Scene edit records:
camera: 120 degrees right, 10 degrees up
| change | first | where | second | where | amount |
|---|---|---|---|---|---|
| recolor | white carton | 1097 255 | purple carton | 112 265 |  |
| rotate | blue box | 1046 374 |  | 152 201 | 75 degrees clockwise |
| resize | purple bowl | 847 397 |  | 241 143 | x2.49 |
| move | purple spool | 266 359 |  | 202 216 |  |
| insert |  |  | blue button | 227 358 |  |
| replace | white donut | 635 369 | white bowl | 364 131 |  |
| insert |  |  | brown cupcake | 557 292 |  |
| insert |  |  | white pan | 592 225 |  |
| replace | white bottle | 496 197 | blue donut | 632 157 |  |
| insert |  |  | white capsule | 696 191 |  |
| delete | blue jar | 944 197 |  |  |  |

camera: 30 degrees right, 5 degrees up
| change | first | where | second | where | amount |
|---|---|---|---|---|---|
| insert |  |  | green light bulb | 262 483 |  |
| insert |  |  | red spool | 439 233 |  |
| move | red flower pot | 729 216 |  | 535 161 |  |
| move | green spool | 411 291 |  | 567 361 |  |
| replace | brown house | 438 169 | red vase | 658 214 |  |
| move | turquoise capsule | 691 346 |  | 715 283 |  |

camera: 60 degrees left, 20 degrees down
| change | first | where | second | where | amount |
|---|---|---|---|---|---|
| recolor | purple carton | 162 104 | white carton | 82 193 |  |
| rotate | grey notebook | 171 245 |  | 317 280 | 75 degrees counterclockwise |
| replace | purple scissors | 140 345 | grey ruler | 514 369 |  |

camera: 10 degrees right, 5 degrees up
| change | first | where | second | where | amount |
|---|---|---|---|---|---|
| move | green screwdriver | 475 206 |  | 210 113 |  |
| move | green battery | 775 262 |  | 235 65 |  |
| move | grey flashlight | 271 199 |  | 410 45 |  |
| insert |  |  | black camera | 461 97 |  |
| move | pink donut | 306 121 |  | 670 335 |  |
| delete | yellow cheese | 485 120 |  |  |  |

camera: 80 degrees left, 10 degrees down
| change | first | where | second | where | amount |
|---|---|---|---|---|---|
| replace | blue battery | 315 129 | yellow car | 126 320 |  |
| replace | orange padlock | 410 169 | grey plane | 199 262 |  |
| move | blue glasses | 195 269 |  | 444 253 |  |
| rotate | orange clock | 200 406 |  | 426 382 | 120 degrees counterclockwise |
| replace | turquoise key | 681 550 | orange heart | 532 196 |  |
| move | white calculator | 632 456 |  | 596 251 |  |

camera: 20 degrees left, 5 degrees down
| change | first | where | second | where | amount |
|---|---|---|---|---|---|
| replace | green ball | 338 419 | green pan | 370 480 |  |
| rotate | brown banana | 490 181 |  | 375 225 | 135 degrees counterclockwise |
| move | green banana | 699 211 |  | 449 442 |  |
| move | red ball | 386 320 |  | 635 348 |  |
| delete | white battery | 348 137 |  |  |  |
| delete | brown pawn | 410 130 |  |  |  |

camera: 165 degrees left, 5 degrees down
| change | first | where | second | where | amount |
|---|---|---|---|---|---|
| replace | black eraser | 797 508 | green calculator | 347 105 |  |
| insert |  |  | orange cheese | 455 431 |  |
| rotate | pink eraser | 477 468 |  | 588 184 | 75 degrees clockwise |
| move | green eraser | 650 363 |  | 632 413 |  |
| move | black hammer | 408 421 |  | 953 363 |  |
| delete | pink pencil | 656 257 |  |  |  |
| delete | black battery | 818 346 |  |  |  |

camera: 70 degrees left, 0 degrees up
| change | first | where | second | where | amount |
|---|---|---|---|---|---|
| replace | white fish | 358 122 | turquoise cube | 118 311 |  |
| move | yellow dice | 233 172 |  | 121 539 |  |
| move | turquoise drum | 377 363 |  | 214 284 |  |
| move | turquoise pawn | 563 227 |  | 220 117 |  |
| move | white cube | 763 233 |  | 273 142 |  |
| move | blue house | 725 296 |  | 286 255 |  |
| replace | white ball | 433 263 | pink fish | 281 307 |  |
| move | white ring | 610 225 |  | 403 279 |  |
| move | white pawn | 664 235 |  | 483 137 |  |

ABOUT THIS TASK: Could you reproduce, exactly, every line above from the line with "white pan |" to the line with "white capsule |", and no other line? Both ends count.

SOLUTION FOR THIS PROBLEM:
| insert |  |  | white pan | 592 225 |  |
| replace | white bottle | 496 197 | blue donut | 632 157 |  |
| insert |  |  | white capsule | 696 191 |  |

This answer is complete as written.